WHAT YOU NEED TO DO: Would you retype the whole listing verbatim, keeping pictures out of it?
::::
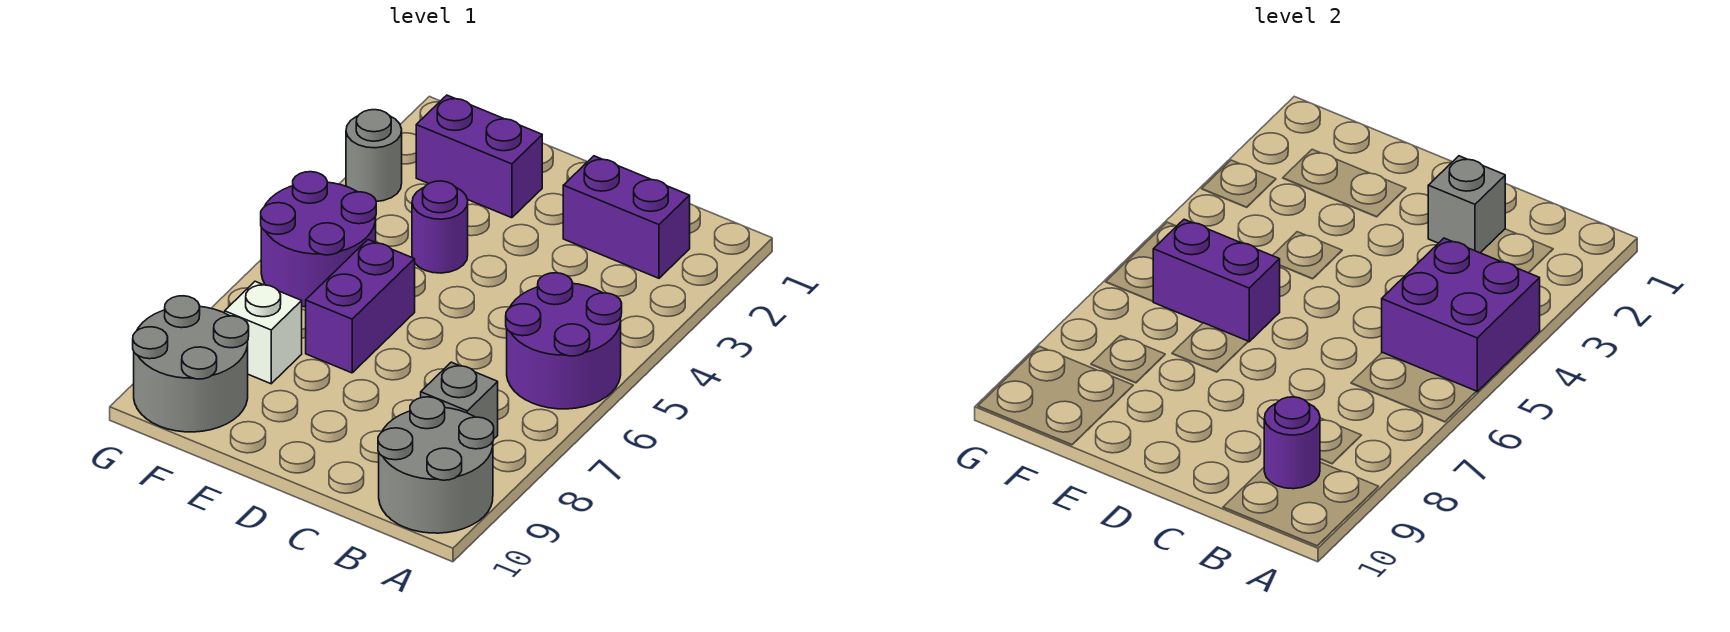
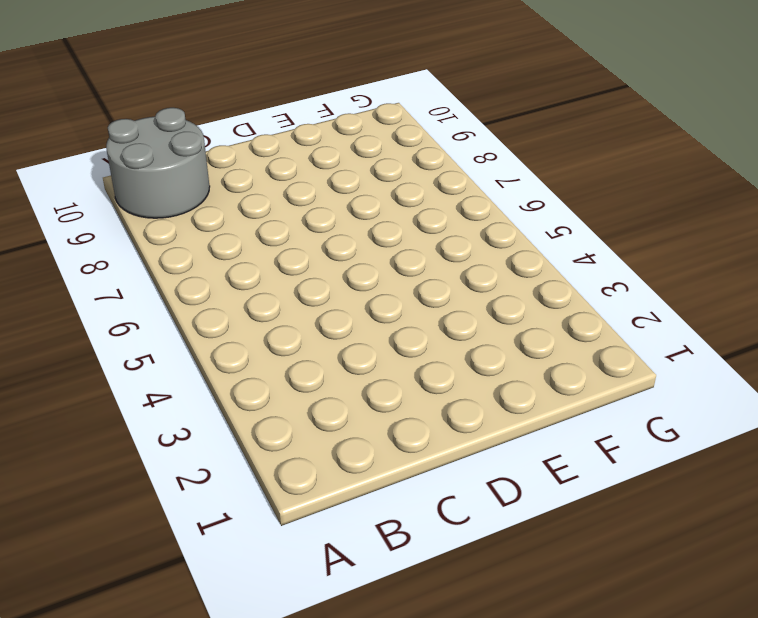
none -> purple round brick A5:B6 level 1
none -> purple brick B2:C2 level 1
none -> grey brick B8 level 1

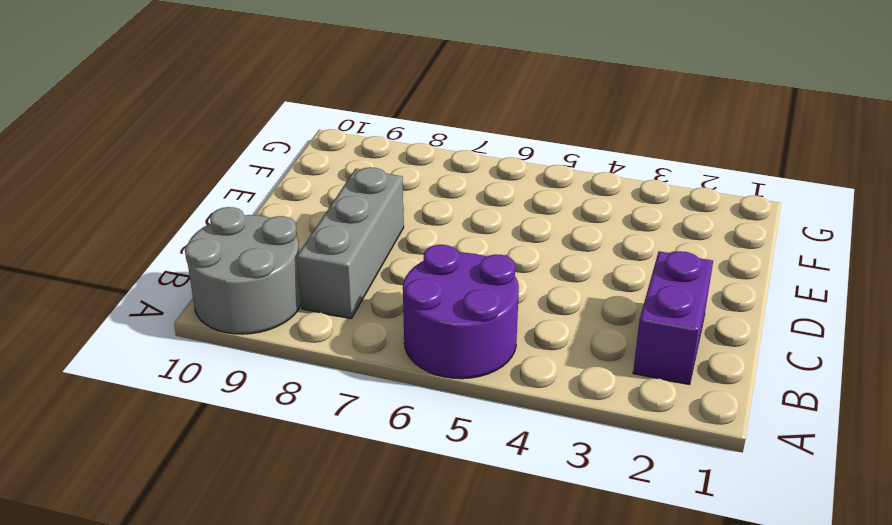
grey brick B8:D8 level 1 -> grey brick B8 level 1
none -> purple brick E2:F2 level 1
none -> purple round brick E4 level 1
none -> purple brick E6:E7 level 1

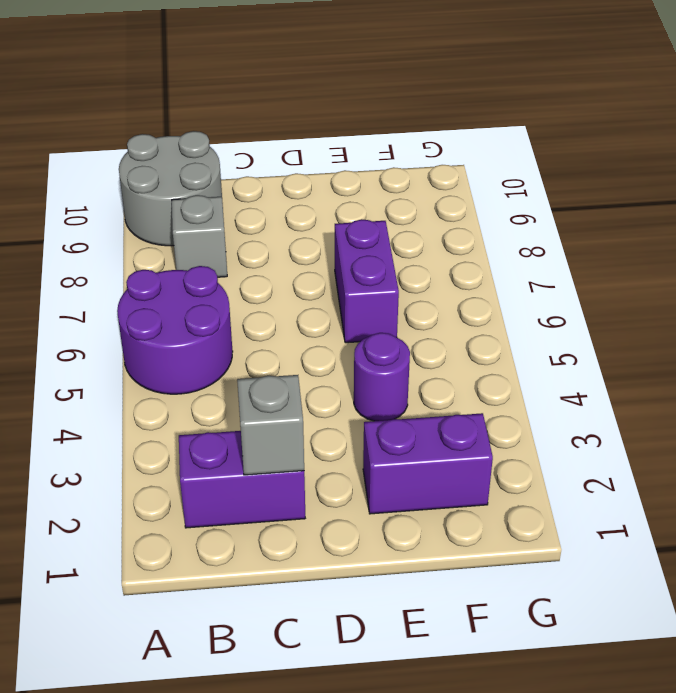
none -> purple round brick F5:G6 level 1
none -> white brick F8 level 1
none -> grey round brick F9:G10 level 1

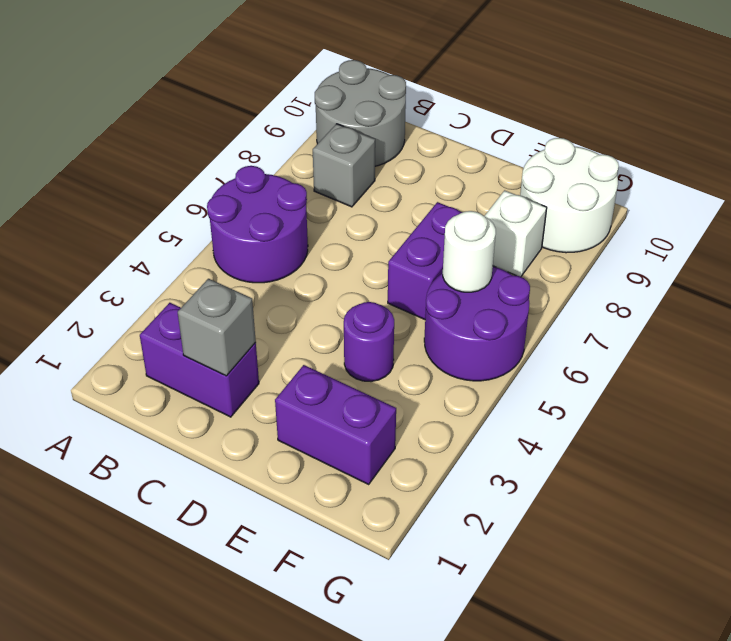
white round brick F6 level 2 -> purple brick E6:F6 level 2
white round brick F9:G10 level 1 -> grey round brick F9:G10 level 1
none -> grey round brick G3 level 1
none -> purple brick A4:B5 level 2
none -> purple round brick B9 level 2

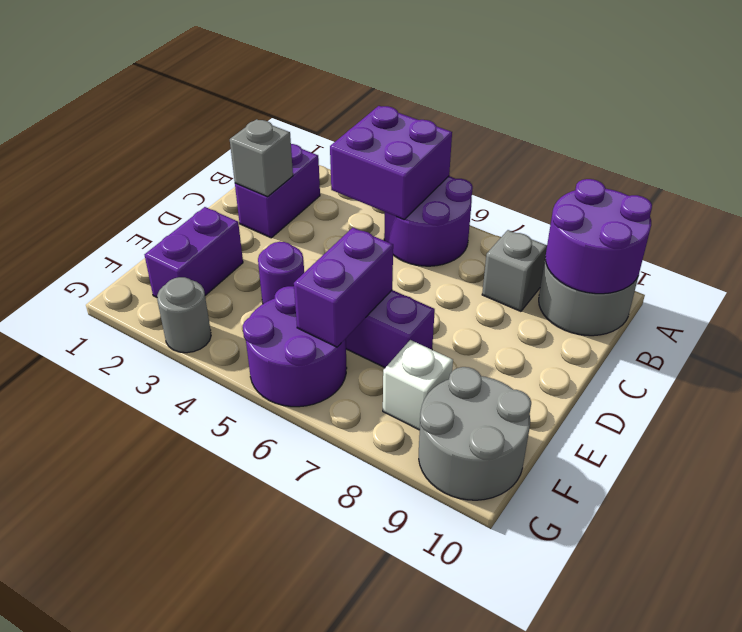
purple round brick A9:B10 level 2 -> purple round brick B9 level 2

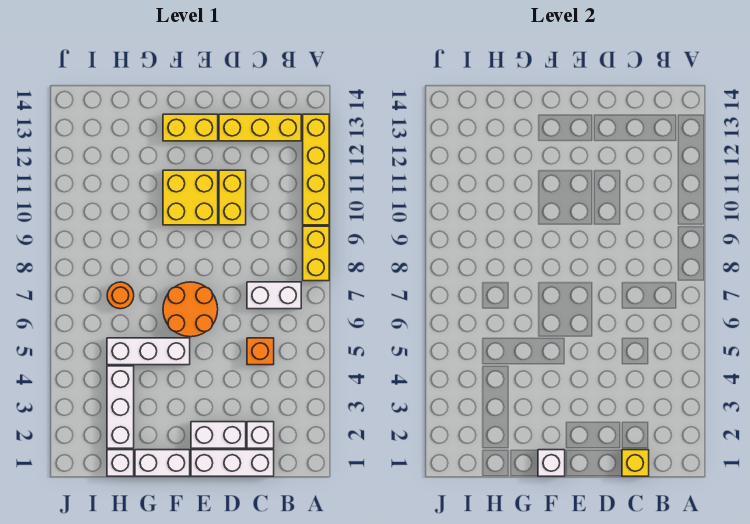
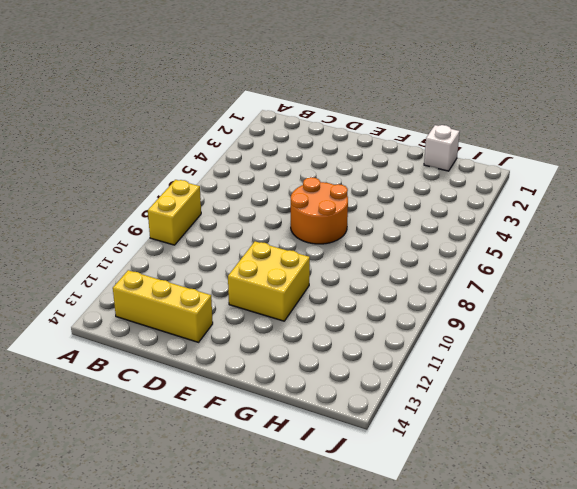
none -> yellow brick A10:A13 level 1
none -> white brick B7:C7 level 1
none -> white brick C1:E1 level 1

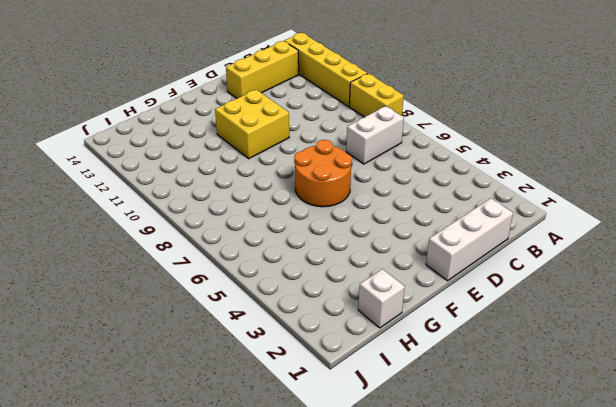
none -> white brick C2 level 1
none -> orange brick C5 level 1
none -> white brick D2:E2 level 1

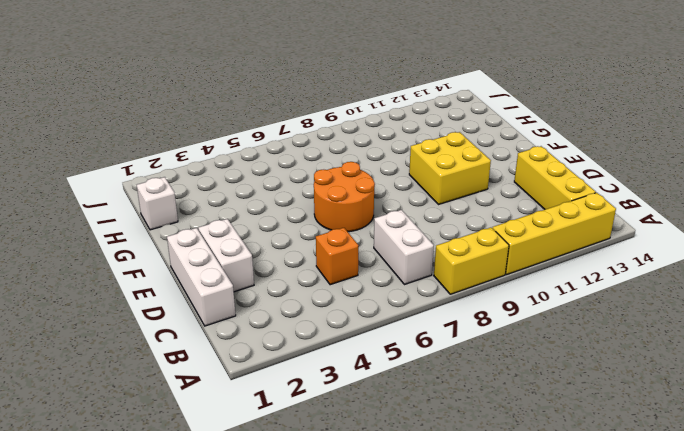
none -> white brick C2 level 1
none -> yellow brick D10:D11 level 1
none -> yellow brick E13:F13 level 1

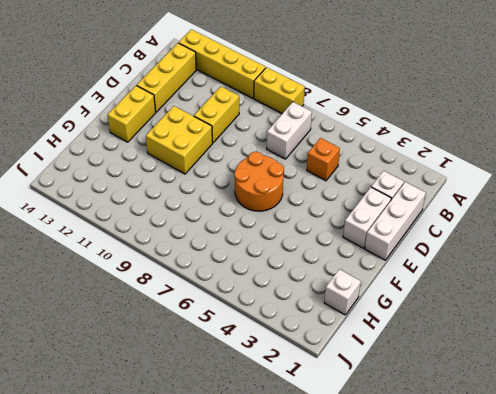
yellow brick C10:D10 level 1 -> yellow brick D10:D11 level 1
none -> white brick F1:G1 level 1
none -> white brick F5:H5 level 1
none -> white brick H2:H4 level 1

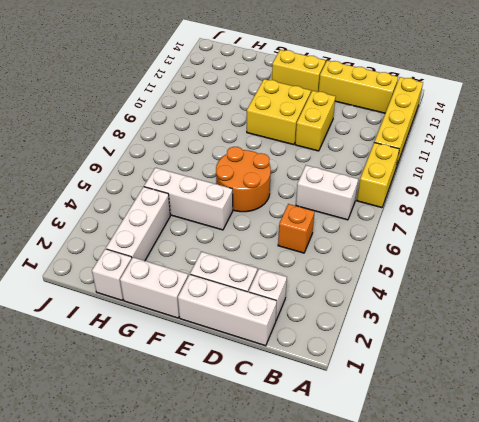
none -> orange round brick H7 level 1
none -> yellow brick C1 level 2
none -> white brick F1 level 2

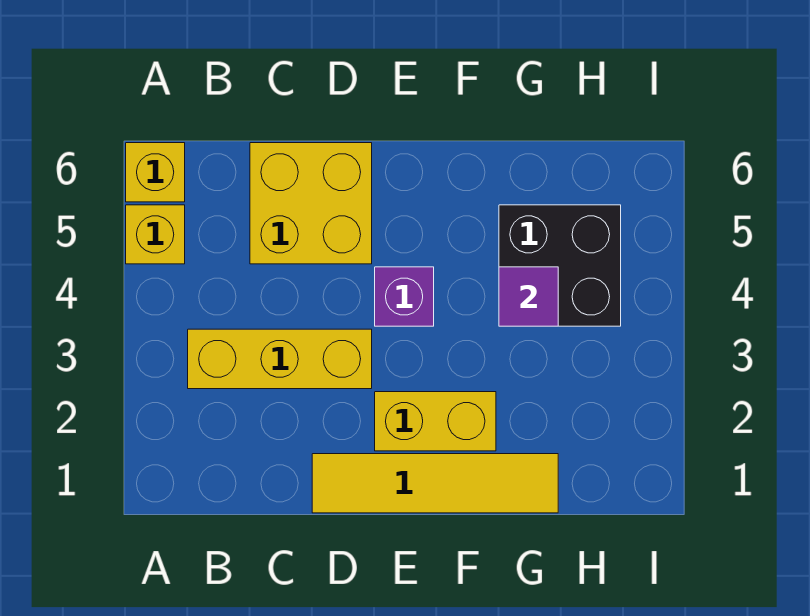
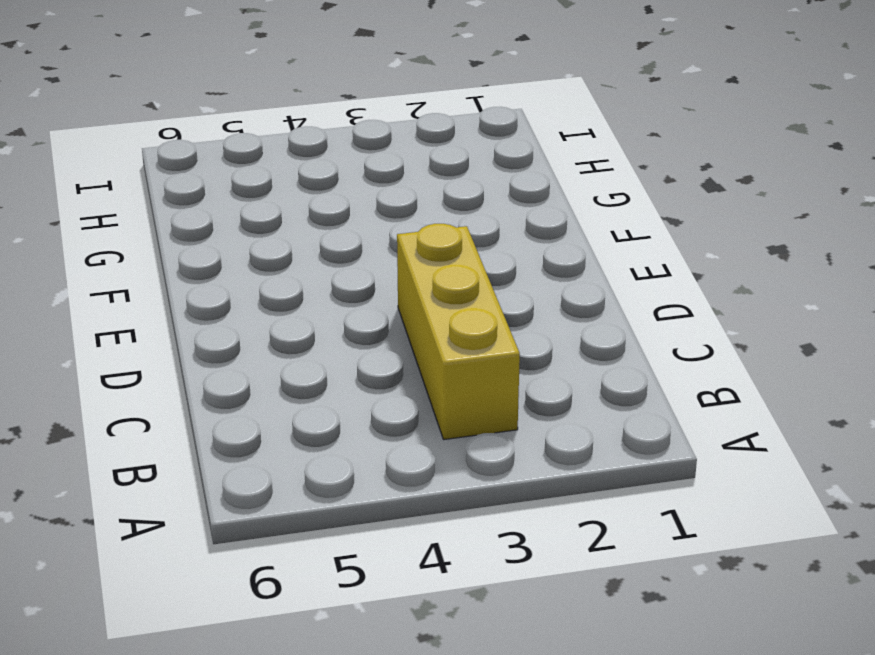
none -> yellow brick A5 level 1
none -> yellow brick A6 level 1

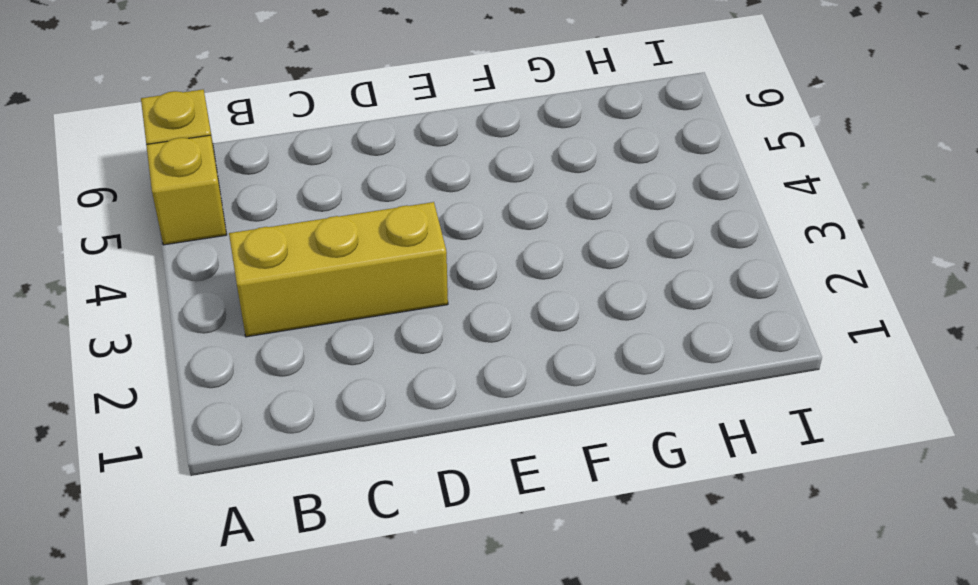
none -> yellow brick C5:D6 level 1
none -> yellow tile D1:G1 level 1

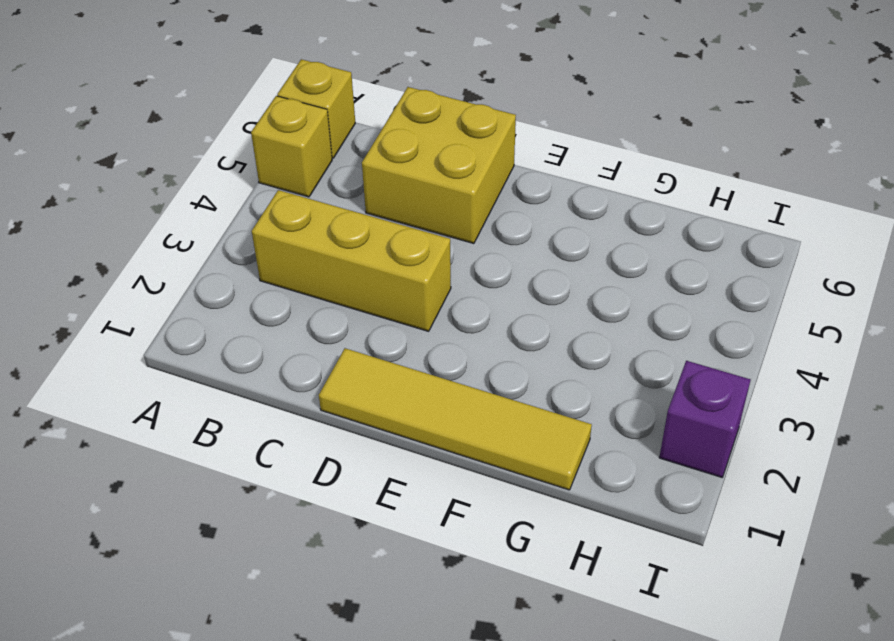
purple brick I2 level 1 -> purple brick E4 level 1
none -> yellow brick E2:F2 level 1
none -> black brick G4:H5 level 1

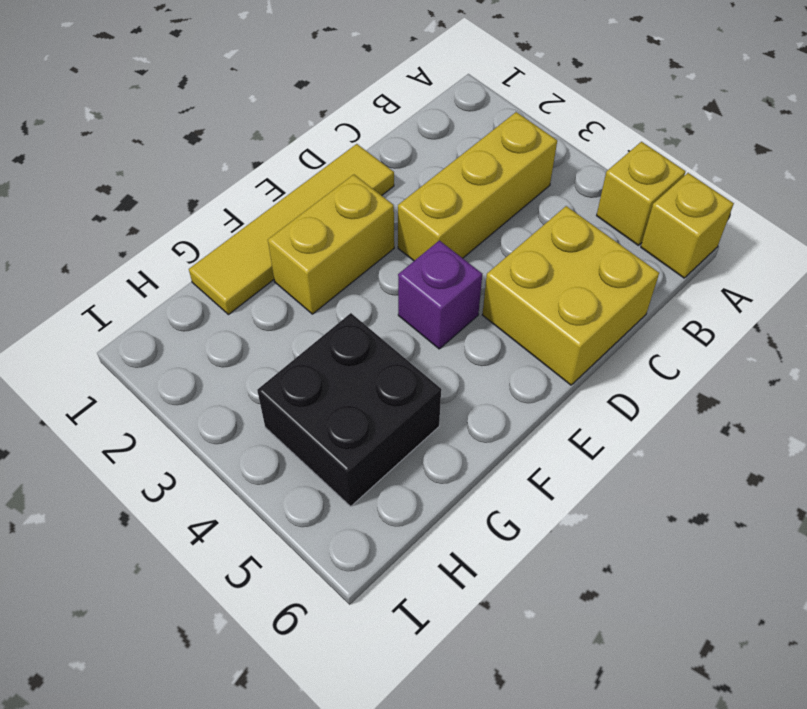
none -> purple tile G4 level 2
::::
SOLUTION BELOW:
none -> purple round brick A5:B6 level 1
none -> purple brick B2:C2 level 1
none -> grey brick B8 level 1

grey brick B8:D8 level 1 -> grey brick B8 level 1
none -> purple brick E2:F2 level 1
none -> purple round brick E4 level 1
none -> purple brick E6:E7 level 1

none -> purple round brick F5:G6 level 1
none -> white brick F8 level 1
none -> grey round brick F9:G10 level 1

white round brick F6 level 2 -> purple brick E6:F6 level 2
white round brick F9:G10 level 1 -> grey round brick F9:G10 level 1
none -> grey round brick G3 level 1
none -> purple brick A4:B5 level 2
none -> purple round brick B9 level 2

purple round brick A9:B10 level 2 -> purple round brick B9 level 2

none -> yellow brick A10:A13 level 1
none -> white brick B7:C7 level 1
none -> white brick C1:E1 level 1

none -> white brick C2 level 1
none -> orange brick C5 level 1
none -> white brick D2:E2 level 1

none -> white brick C2 level 1
none -> yellow brick D10:D11 level 1
none -> yellow brick E13:F13 level 1

yellow brick C10:D10 level 1 -> yellow brick D10:D11 level 1
none -> white brick F1:G1 level 1
none -> white brick F5:H5 level 1
none -> white brick H2:H4 level 1

none -> orange round brick H7 level 1
none -> yellow brick C1 level 2
none -> white brick F1 level 2

none -> yellow brick A5 level 1
none -> yellow brick A6 level 1

none -> yellow brick C5:D6 level 1
none -> yellow tile D1:G1 level 1

purple brick I2 level 1 -> purple brick E4 level 1
none -> yellow brick E2:F2 level 1
none -> black brick G4:H5 level 1

none -> purple tile G4 level 2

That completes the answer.